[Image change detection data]
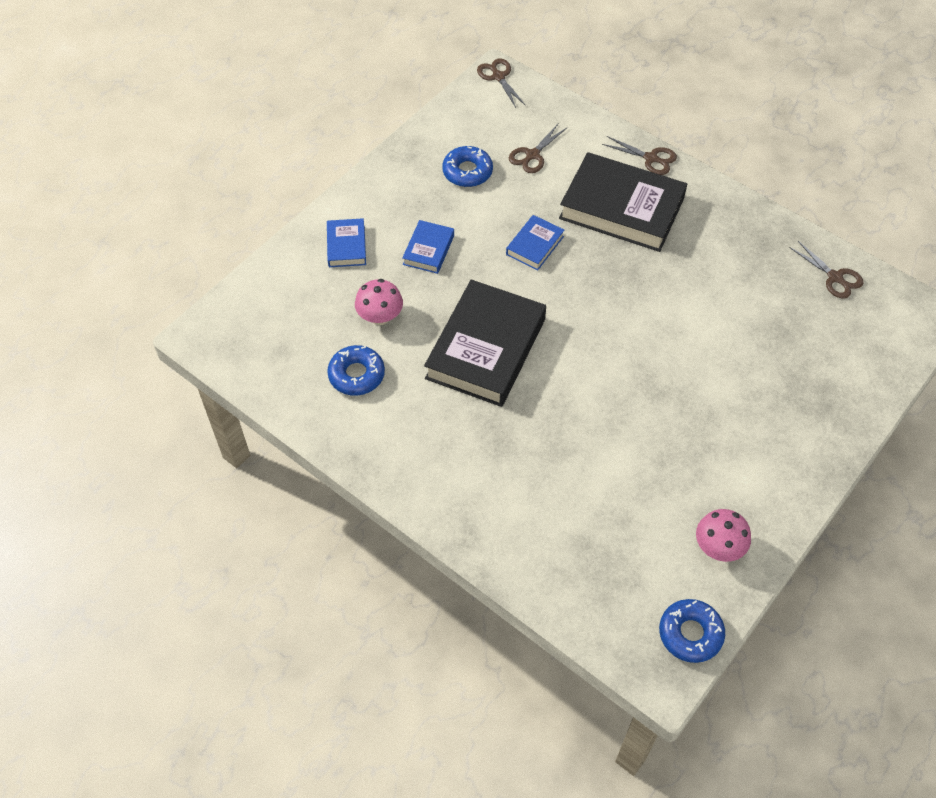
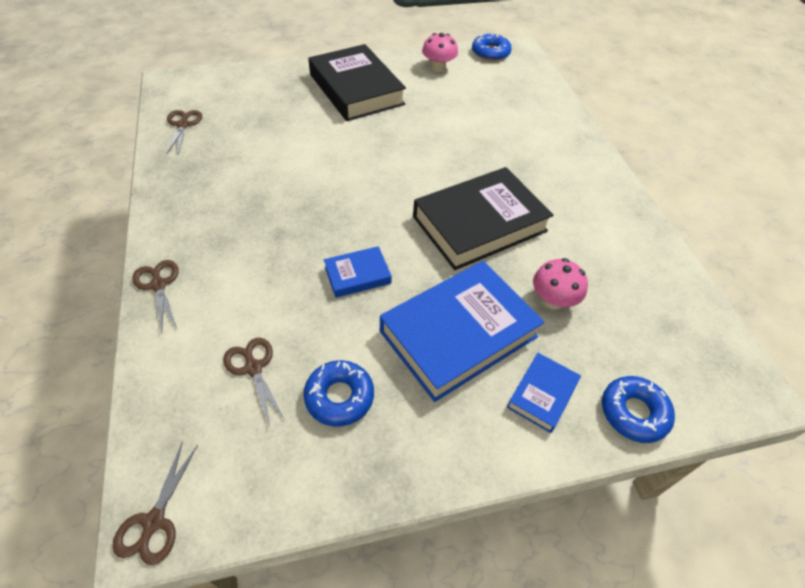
camera: 145 degrees left, 5 degrees down
(356, 375) = (605, 266): blue donut -> blue donut (633, 412)
(428, 250) = (458, 334): blue book -> blue book, size x2.10
(532, 155) = (253, 368): brown scissors -> brown scissors turned 105 degrees counterclockwise
(621, 208) = (247, 258): black book -> black book (356, 89)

EXERCISE GOAL:
With the line containing "(428, 250) = (458, 334): blue" as the first and the last line above as the final one, copy those lines exactly and no others.

RESPONSE:
(428, 250) = (458, 334): blue book -> blue book, size x2.10
(532, 155) = (253, 368): brown scissors -> brown scissors turned 105 degrees counterclockwise
(621, 208) = (247, 258): black book -> black book (356, 89)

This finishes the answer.